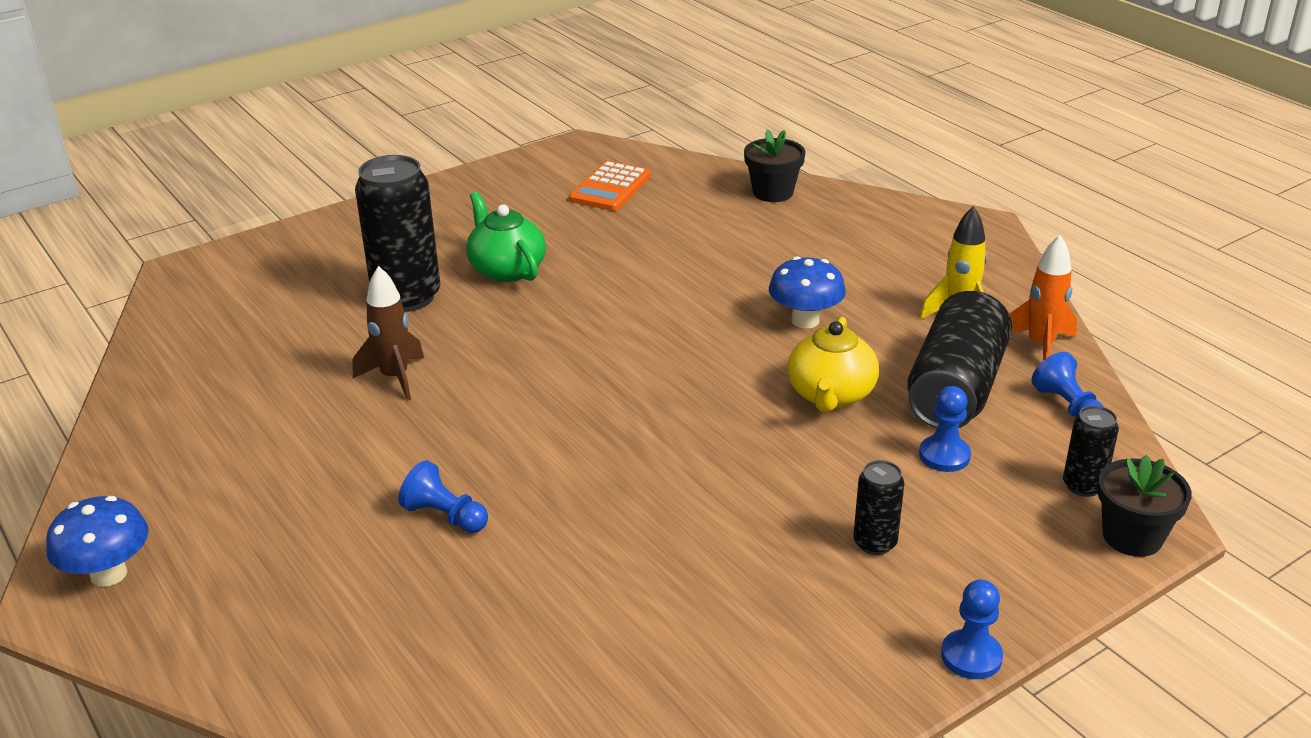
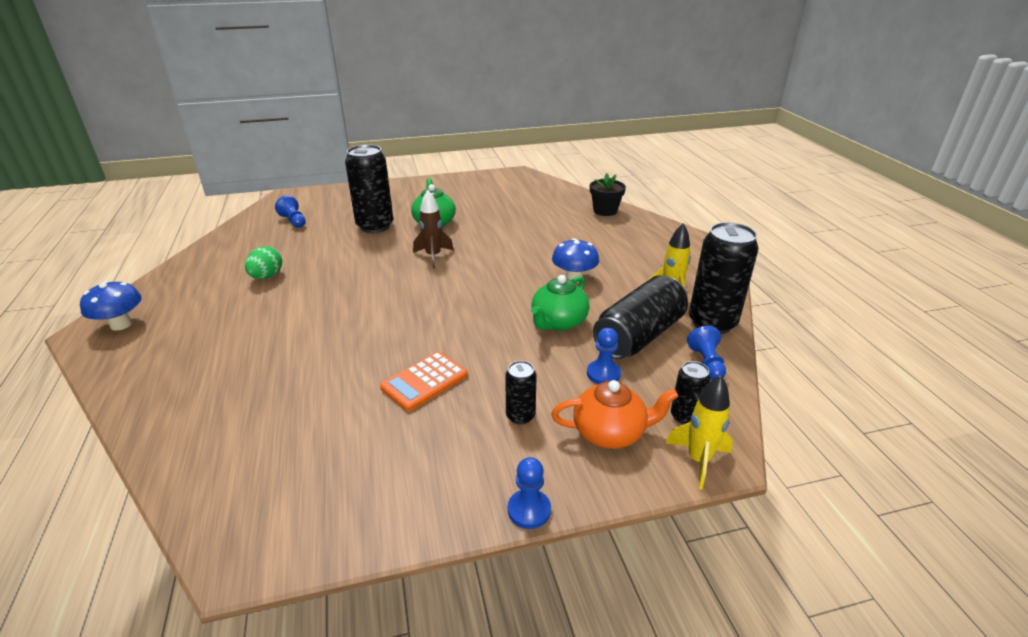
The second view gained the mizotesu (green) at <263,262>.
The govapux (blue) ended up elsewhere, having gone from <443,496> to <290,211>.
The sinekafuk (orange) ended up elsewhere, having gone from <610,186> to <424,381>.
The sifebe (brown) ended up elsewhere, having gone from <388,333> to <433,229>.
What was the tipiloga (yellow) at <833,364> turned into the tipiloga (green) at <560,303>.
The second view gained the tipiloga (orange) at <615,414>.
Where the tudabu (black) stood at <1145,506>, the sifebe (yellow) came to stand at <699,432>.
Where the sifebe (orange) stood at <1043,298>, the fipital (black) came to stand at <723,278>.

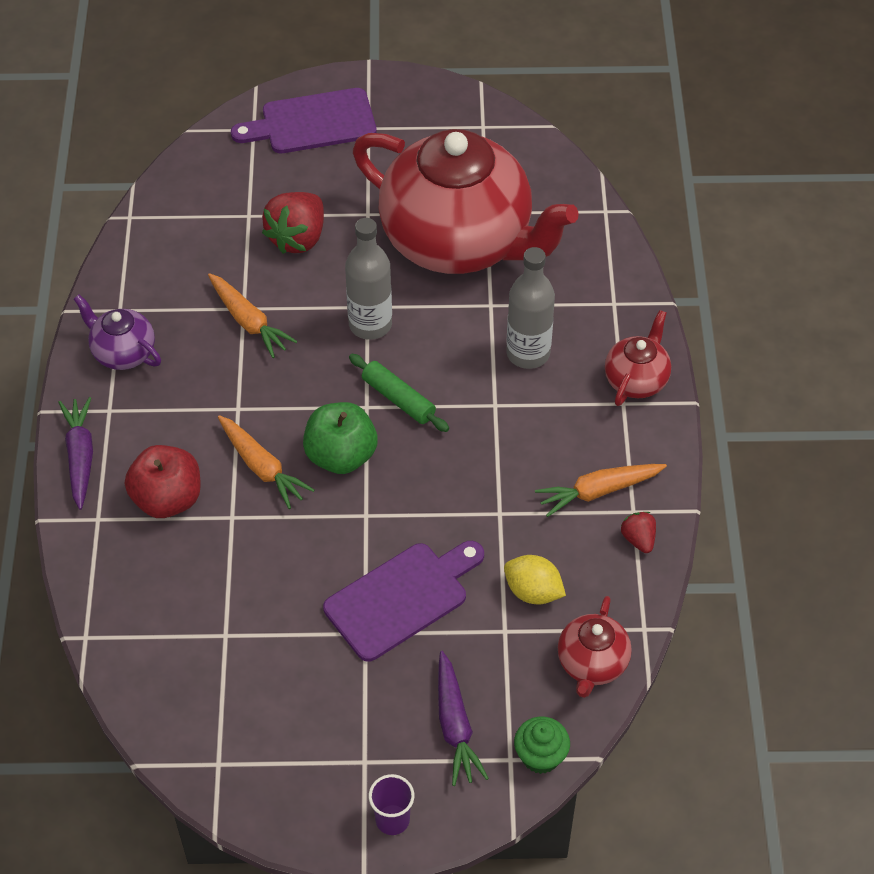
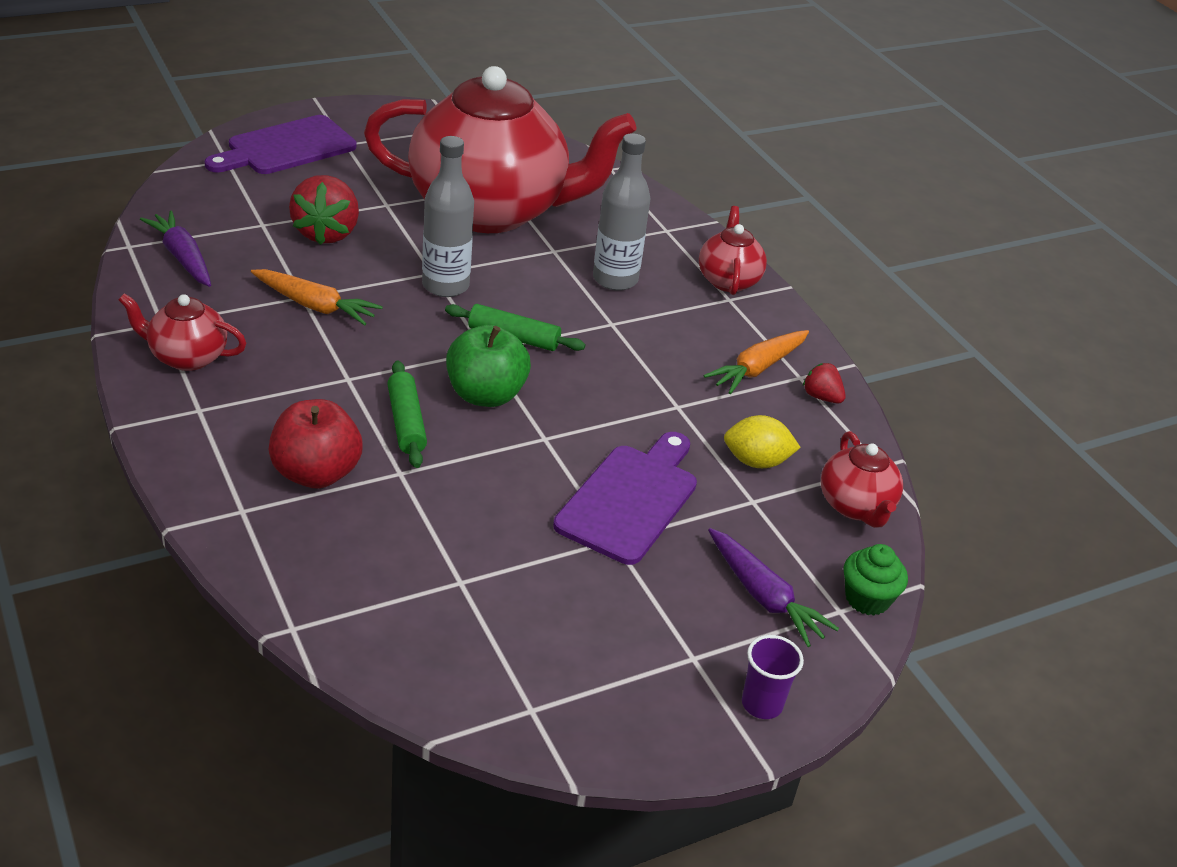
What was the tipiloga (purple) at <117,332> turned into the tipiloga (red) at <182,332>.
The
============
**WHAT TO DO**
Collect every line above that contains the word "from".

**WRITTEN SOLUTION**
The govapux (blue) ended up elsewhere, having gone from <443,496> to <290,211>.
The sinekafuk (orange) ended up elsewhere, having gone from <610,186> to <424,381>.
The sifebe (brown) ended up elsewhere, having gone from <388,333> to <433,229>.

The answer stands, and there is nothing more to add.